SUPPLIED ENTRIES —
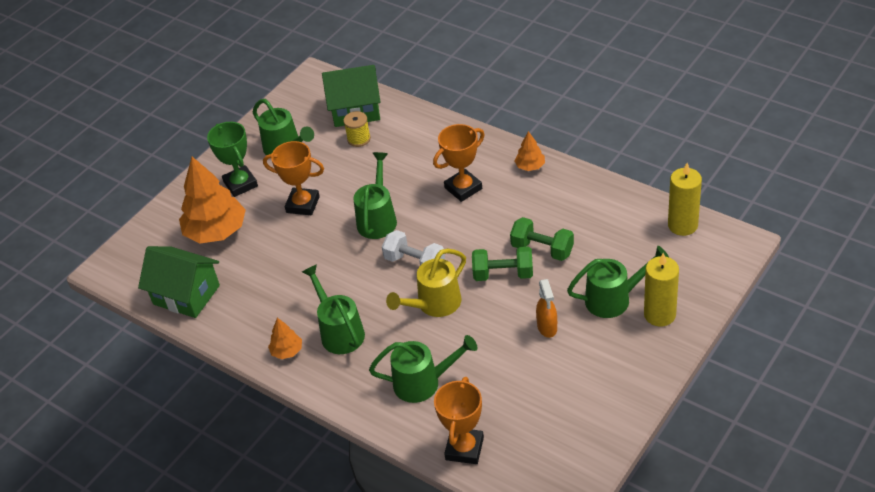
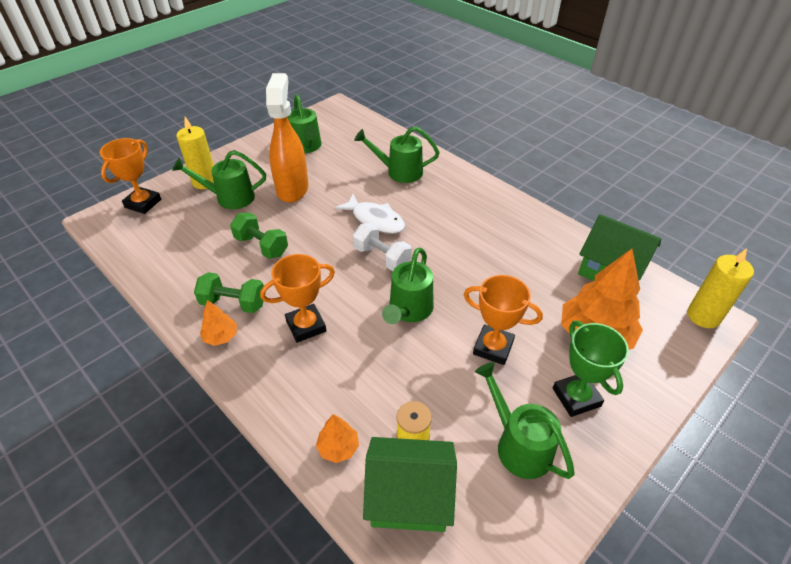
camera: 175 degrees left, 0 degrees up
(287, 351) = (506, 209): orange tree -> orange tree (338, 447)
(339, 331) = (460, 215): green watering can -> green watering can (306, 147)
(434, 305) = (375, 220): yellow watering can -> white fish
(464, 448) = (382, 136): orange trophy -> orange trophy (143, 203)
(503, 274) = (306, 232): green dumbbell -> green dumbbell (233, 303)
(547, 327) = (292, 188): orange spray bottle -> orange spray bottle, size x2.05
(682, 225) = (128, 241): yellow candle -> yellow candle (703, 316)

WHAT TO WORK ON — Output exactly one stretch of the listing: from the line containing "(464, 448) = (382, 136): orange" through the line containing "(547, 327) = (292, 188): orange", both end lines included.

TASK SOLUTION —
(464, 448) = (382, 136): orange trophy -> orange trophy (143, 203)
(503, 274) = (306, 232): green dumbbell -> green dumbbell (233, 303)
(547, 327) = (292, 188): orange spray bottle -> orange spray bottle, size x2.05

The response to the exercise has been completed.